• Aim of the task: Within this material, find every line where the string "spoon" appears, and copy it out.

━━━━━━━━

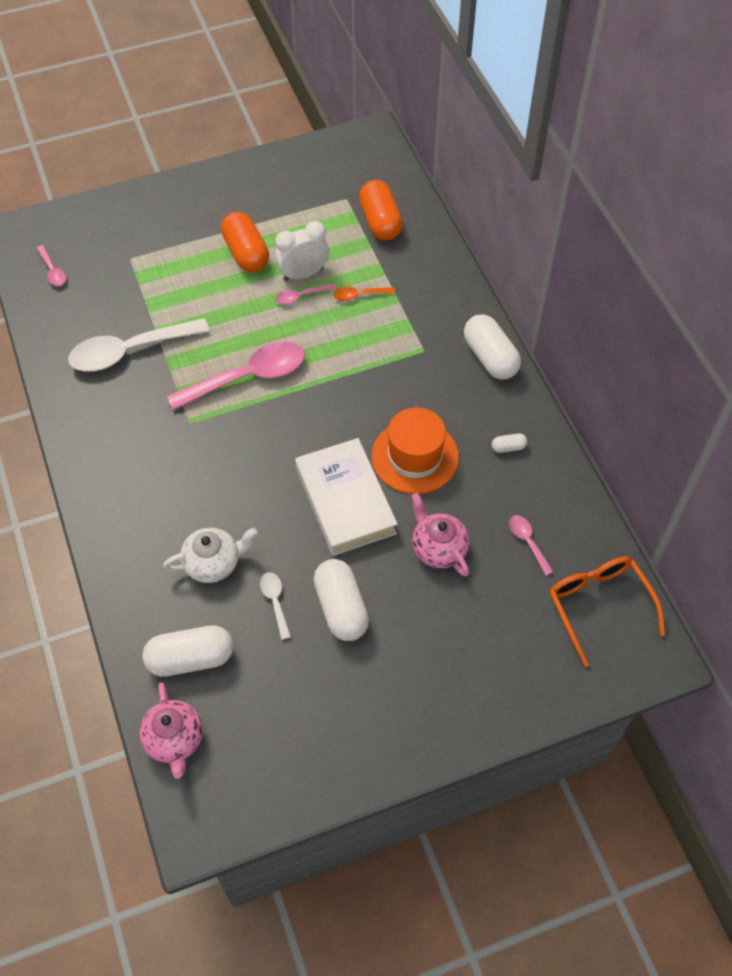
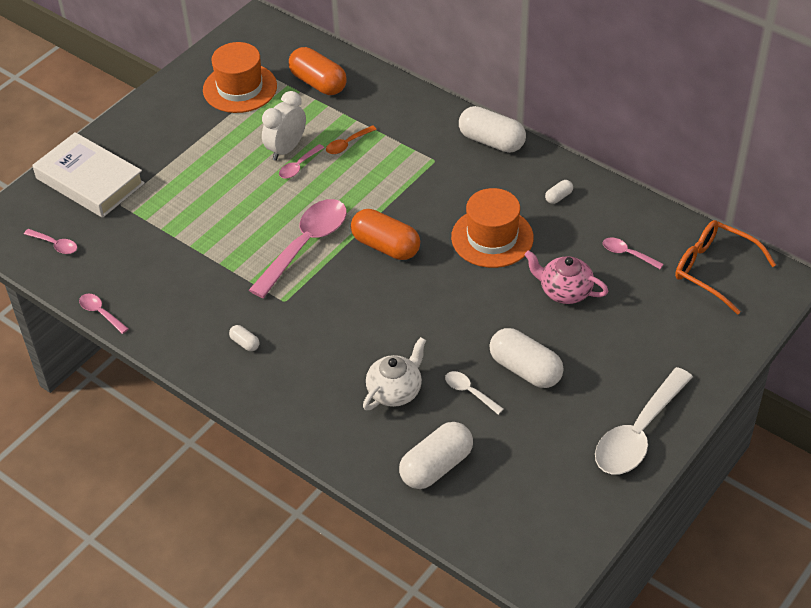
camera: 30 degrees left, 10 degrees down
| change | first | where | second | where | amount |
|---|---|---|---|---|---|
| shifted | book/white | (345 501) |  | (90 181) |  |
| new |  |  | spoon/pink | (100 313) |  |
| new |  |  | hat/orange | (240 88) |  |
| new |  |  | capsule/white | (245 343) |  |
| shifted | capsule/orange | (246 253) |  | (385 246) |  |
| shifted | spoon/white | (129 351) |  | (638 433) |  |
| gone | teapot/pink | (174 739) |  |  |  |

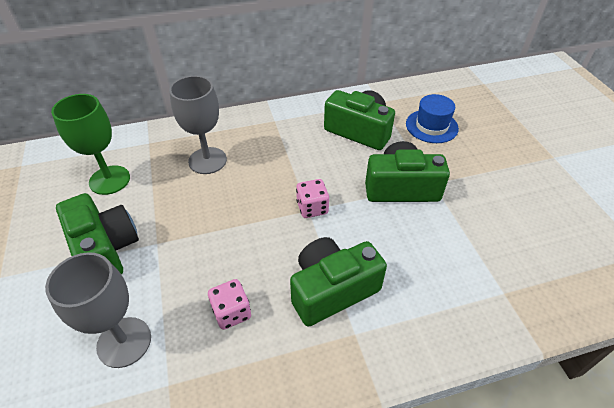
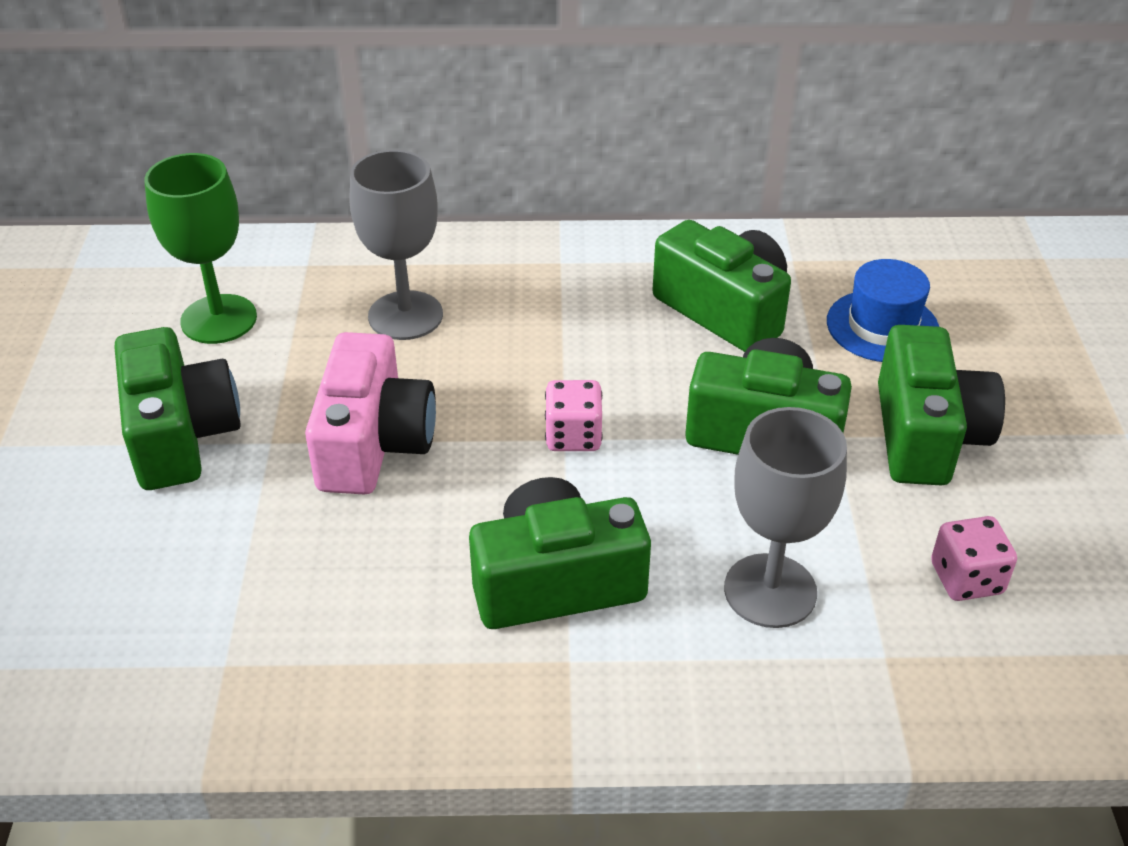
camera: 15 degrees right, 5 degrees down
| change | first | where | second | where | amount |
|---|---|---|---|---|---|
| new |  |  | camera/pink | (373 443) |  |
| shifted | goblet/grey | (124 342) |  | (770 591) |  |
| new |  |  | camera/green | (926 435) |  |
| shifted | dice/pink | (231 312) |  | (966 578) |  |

━━━━━━━━

• Answer space:
| new |  |  | spoon/pink | (100 313) |  |
| shifted | spoon/white | (129 351) |  | (638 433) |  |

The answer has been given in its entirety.